[Data Boundary: Start]

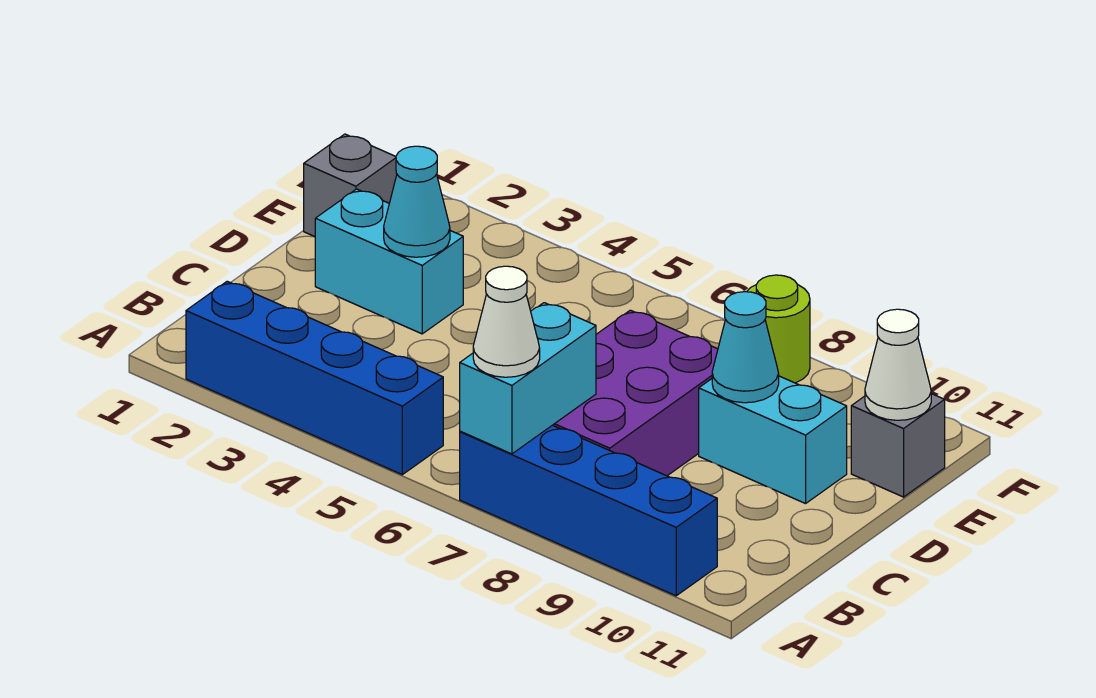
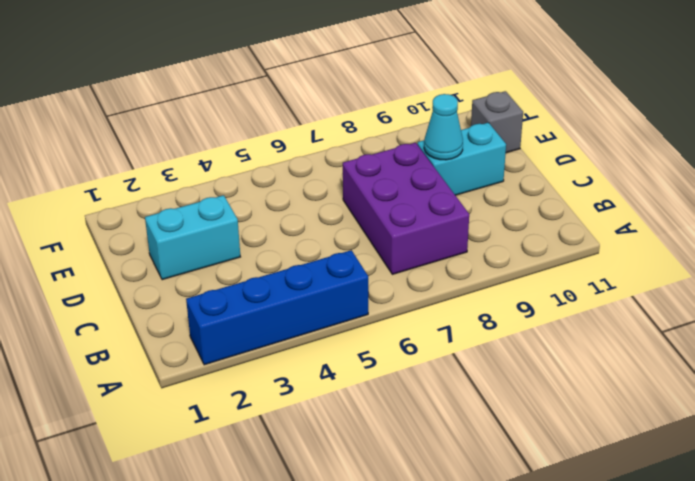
none -> blue brick A7:A10 level 1
none -> grey brick E1 level 1
none -> lime round brick F8 level 1

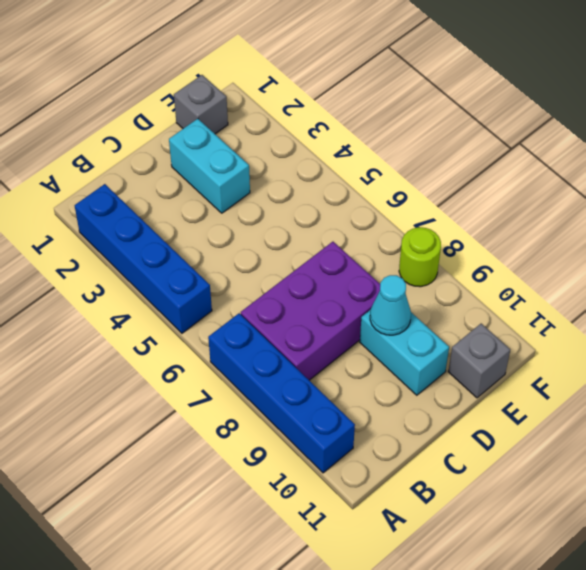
none -> cyan brick A7:B7 level 2
none -> cyan cone D3 level 2
none -> white cone E11 level 2

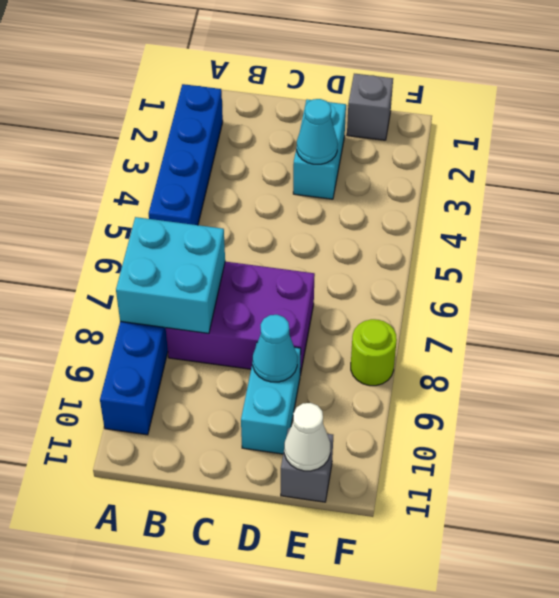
cyan brick A7:B8 level 2 -> cyan brick A7:B7 level 2
none -> white cone A7 level 3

[Data Boundary: End]

The output must start at the line holding "none -> lime round brick F8 level 1", end at the last line of the listing above, and show each line exactly; please omit all pictures.

Reply to the exercise »
none -> lime round brick F8 level 1

none -> cyan brick A7:B7 level 2
none -> cyan cone D3 level 2
none -> white cone E11 level 2

cyan brick A7:B8 level 2 -> cyan brick A7:B7 level 2
none -> white cone A7 level 3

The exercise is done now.